- Work to complete
Line by line, please look for the word "bulb" in the following records, then copy each line you find it in.

- Available records
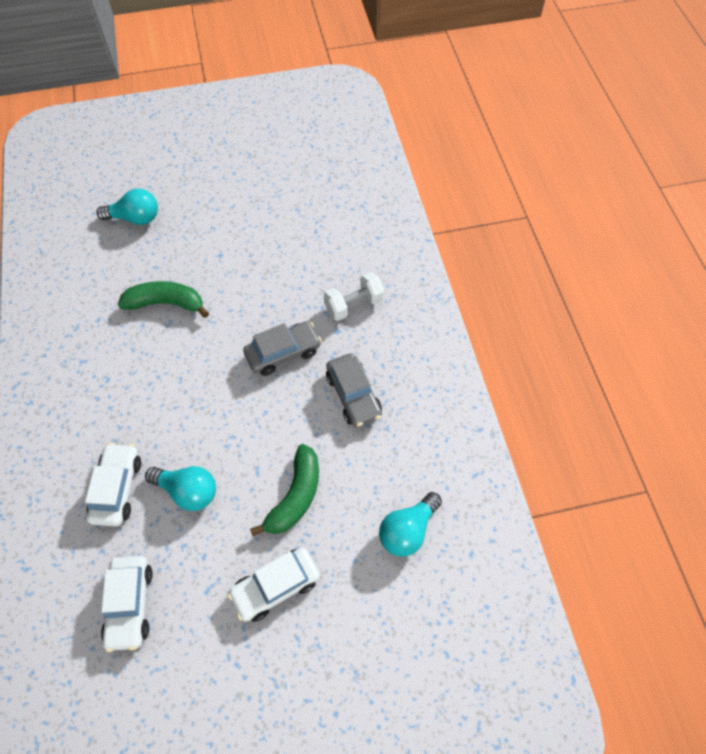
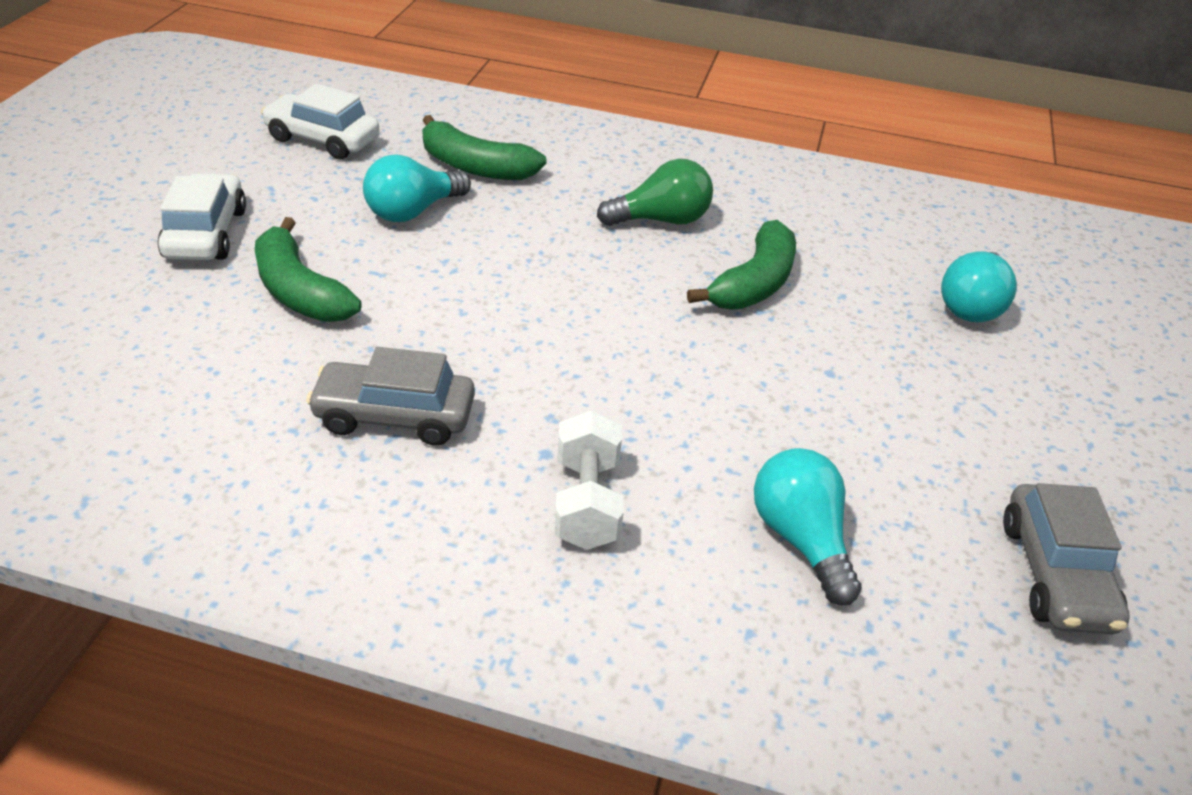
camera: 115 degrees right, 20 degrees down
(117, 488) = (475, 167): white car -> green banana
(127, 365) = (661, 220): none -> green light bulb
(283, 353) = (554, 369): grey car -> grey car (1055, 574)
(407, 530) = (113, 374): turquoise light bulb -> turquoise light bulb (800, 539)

- Written answer
(127, 365) = (661, 220): none -> green light bulb
(407, 530) = (113, 374): turquoise light bulb -> turquoise light bulb (800, 539)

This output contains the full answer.